### Data:
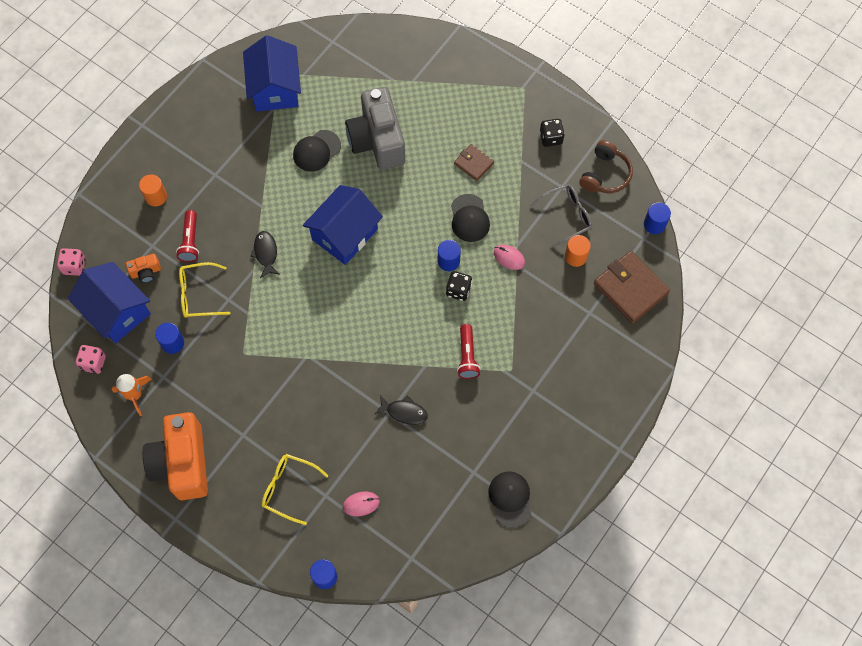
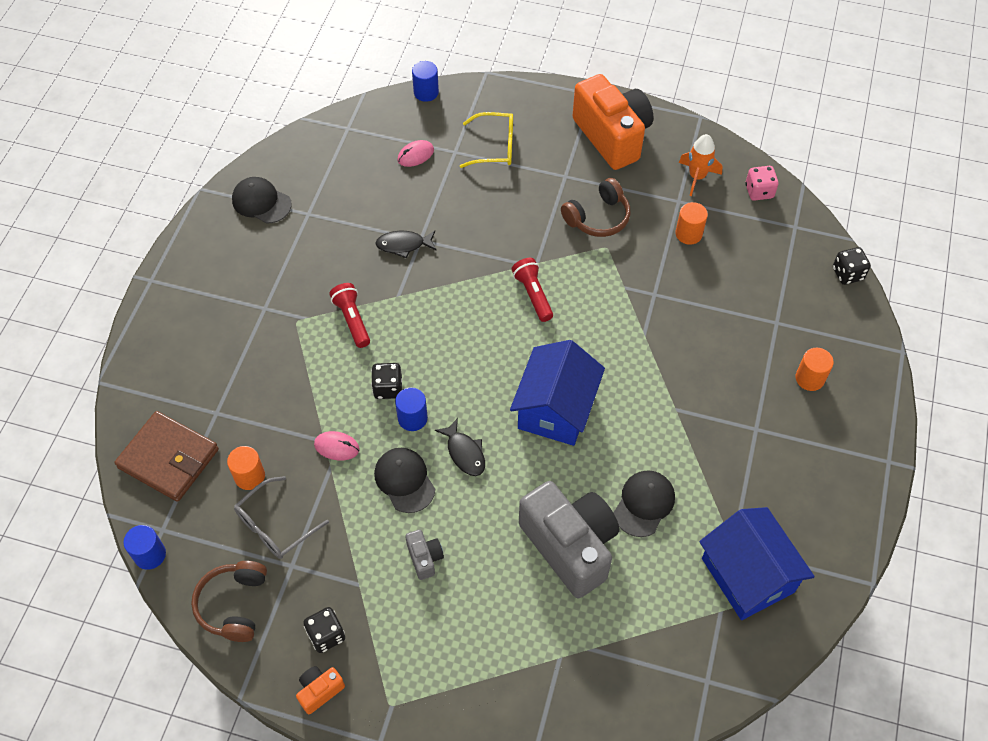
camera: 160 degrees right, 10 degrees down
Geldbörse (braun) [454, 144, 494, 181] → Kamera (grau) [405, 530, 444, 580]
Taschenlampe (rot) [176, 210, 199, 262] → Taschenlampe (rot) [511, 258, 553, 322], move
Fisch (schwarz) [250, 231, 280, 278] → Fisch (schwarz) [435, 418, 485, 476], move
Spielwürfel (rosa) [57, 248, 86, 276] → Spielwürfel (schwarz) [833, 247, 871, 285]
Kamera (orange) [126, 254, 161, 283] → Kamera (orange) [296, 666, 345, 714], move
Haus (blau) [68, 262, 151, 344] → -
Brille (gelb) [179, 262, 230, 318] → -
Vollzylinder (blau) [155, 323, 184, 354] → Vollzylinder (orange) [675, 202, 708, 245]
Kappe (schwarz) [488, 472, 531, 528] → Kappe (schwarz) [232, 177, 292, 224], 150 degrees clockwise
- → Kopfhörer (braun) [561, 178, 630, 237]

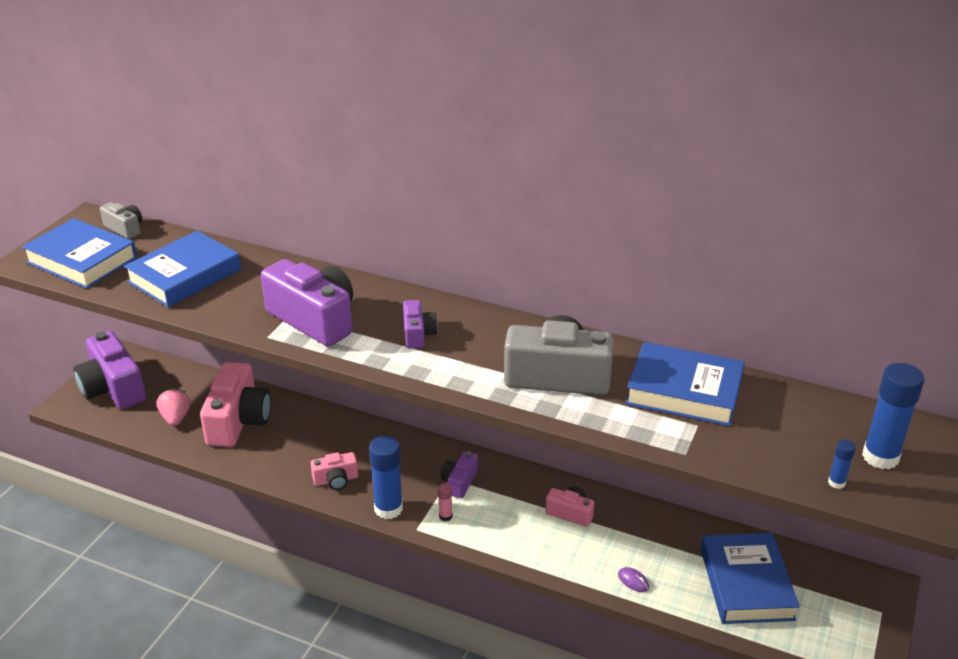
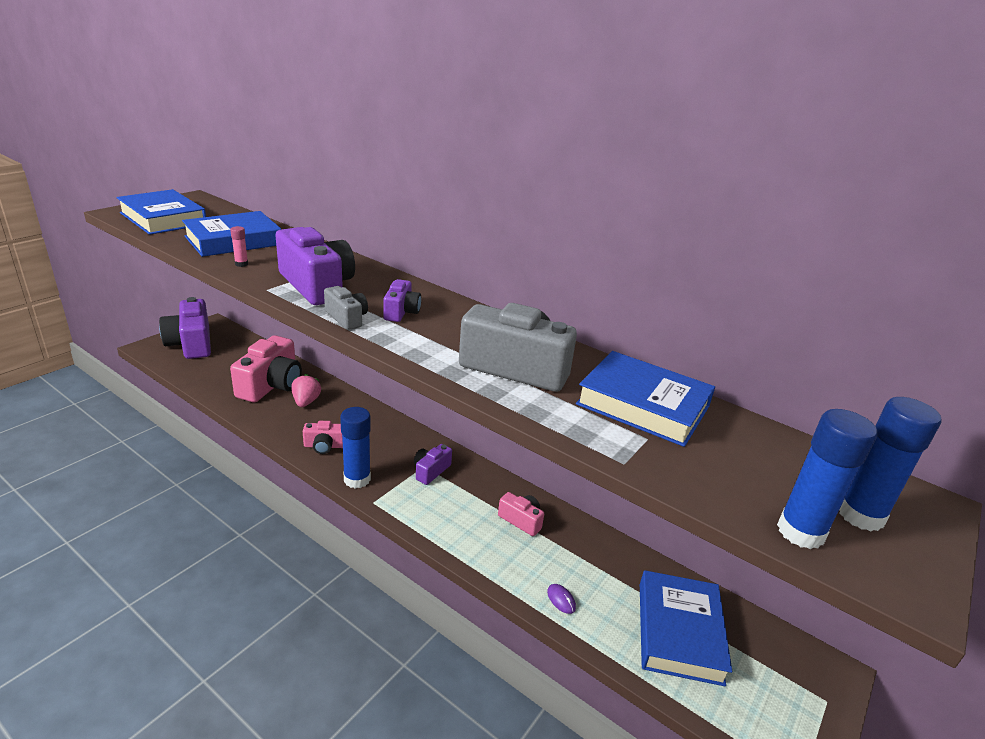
camera: 10 degrees right, 5 degrees down
Kamera (grau) [100, 202, 142, 239] → Kamera (grau) [324, 286, 368, 330], move
Erdbeere (rosa) [157, 388, 190, 426] → Erdbeere (rosa) [291, 374, 321, 407], move
Klebestift (blau) [828, 439, 856, 489] → Klebestift (blau) [777, 409, 877, 549], x2.15
Klebestift (rosa) [438, 483, 453, 521] → Klebestift (rosa) [230, 226, 248, 267], move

### Task to complete:
Word for word, write out the whole listing, keeping none of the pictures.

### Output for this task:
camera: 160 degrees right, 10 degrees down
Geldbörse (braun) [454, 144, 494, 181] → Kamera (grau) [405, 530, 444, 580]
Taschenlampe (rot) [176, 210, 199, 262] → Taschenlampe (rot) [511, 258, 553, 322], move
Fisch (schwarz) [250, 231, 280, 278] → Fisch (schwarz) [435, 418, 485, 476], move
Spielwürfel (rosa) [57, 248, 86, 276] → Spielwürfel (schwarz) [833, 247, 871, 285]
Kamera (orange) [126, 254, 161, 283] → Kamera (orange) [296, 666, 345, 714], move
Haus (blau) [68, 262, 151, 344] → -
Brille (gelb) [179, 262, 230, 318] → -
Vollzylinder (blau) [155, 323, 184, 354] → Vollzylinder (orange) [675, 202, 708, 245]
Kappe (schwarz) [488, 472, 531, 528] → Kappe (schwarz) [232, 177, 292, 224], 150 degrees clockwise
- → Kopfhörer (braun) [561, 178, 630, 237]

camera: 10 degrees right, 5 degrees down
Kamera (grau) [100, 202, 142, 239] → Kamera (grau) [324, 286, 368, 330], move
Erdbeere (rosa) [157, 388, 190, 426] → Erdbeere (rosa) [291, 374, 321, 407], move
Klebestift (blau) [828, 439, 856, 489] → Klebestift (blau) [777, 409, 877, 549], x2.15
Klebestift (rosa) [438, 483, 453, 521] → Klebestift (rosa) [230, 226, 248, 267], move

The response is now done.